*** Block opens ***
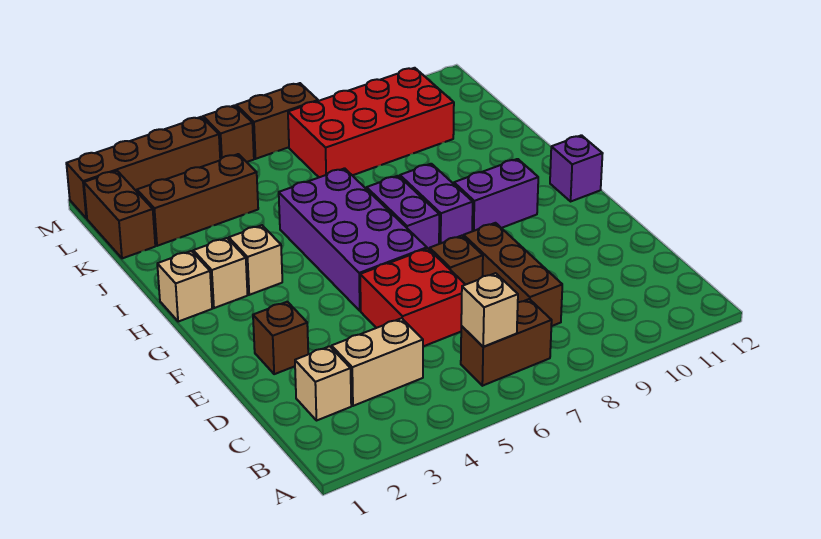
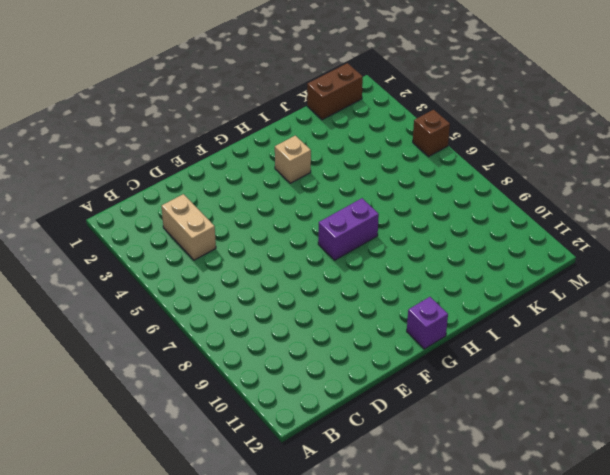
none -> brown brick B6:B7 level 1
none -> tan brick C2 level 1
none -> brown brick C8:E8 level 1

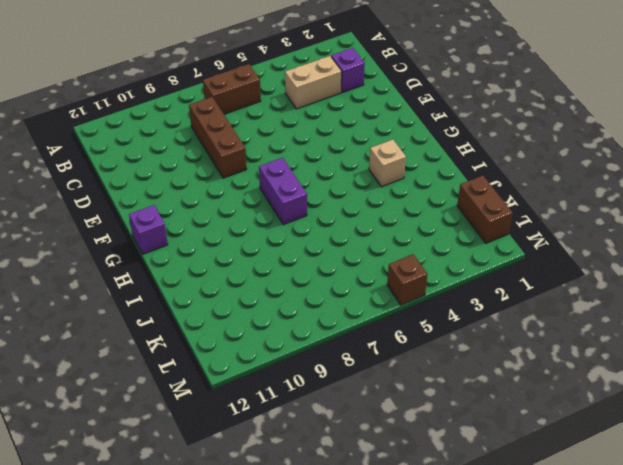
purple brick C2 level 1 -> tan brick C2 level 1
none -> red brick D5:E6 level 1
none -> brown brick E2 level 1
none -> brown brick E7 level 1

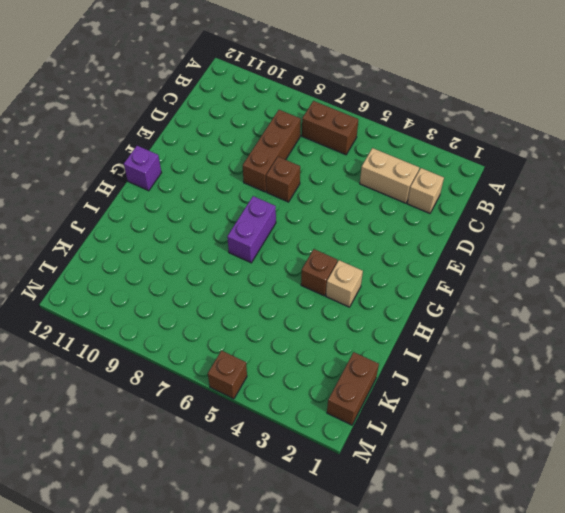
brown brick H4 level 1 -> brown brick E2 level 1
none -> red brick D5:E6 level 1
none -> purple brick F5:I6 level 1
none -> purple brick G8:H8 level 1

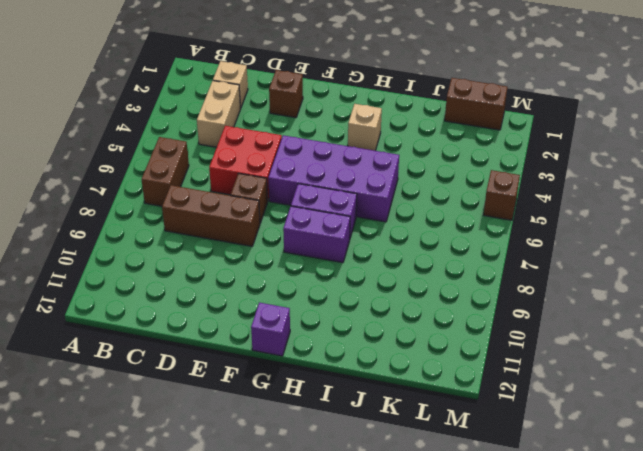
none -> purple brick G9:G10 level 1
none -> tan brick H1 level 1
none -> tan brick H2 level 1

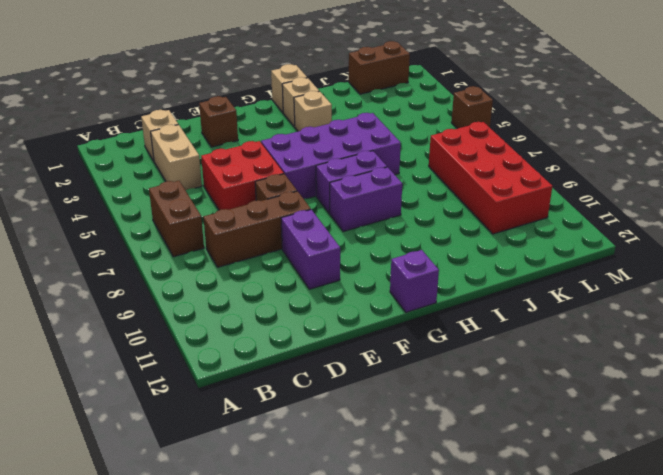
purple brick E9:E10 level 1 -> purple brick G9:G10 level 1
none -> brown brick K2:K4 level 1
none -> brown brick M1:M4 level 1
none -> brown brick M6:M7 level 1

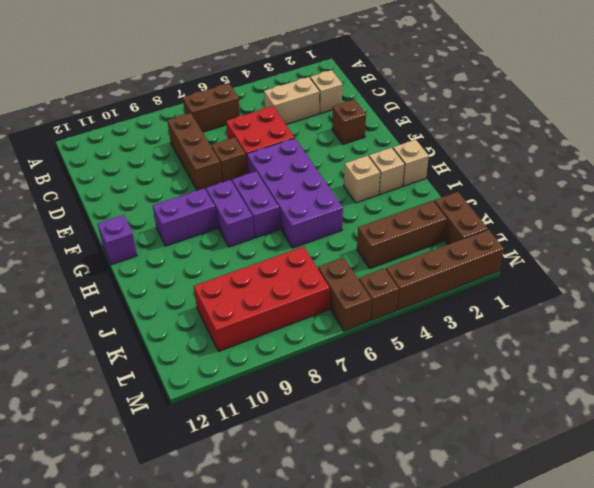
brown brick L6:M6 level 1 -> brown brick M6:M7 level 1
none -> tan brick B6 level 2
*** Block closes ***
> [TASK DETAILS] Omit the pictures and set down the records exactly.

> [RESULT OF THIS TASK]
none -> brown brick B6:B7 level 1
none -> tan brick C2 level 1
none -> brown brick C8:E8 level 1

purple brick C2 level 1 -> tan brick C2 level 1
none -> red brick D5:E6 level 1
none -> brown brick E2 level 1
none -> brown brick E7 level 1

brown brick H4 level 1 -> brown brick E2 level 1
none -> red brick D5:E6 level 1
none -> purple brick F5:I6 level 1
none -> purple brick G8:H8 level 1

none -> purple brick G9:G10 level 1
none -> tan brick H1 level 1
none -> tan brick H2 level 1

purple brick E9:E10 level 1 -> purple brick G9:G10 level 1
none -> brown brick K2:K4 level 1
none -> brown brick M1:M4 level 1
none -> brown brick M6:M7 level 1

brown brick L6:M6 level 1 -> brown brick M6:M7 level 1
none -> tan brick B6 level 2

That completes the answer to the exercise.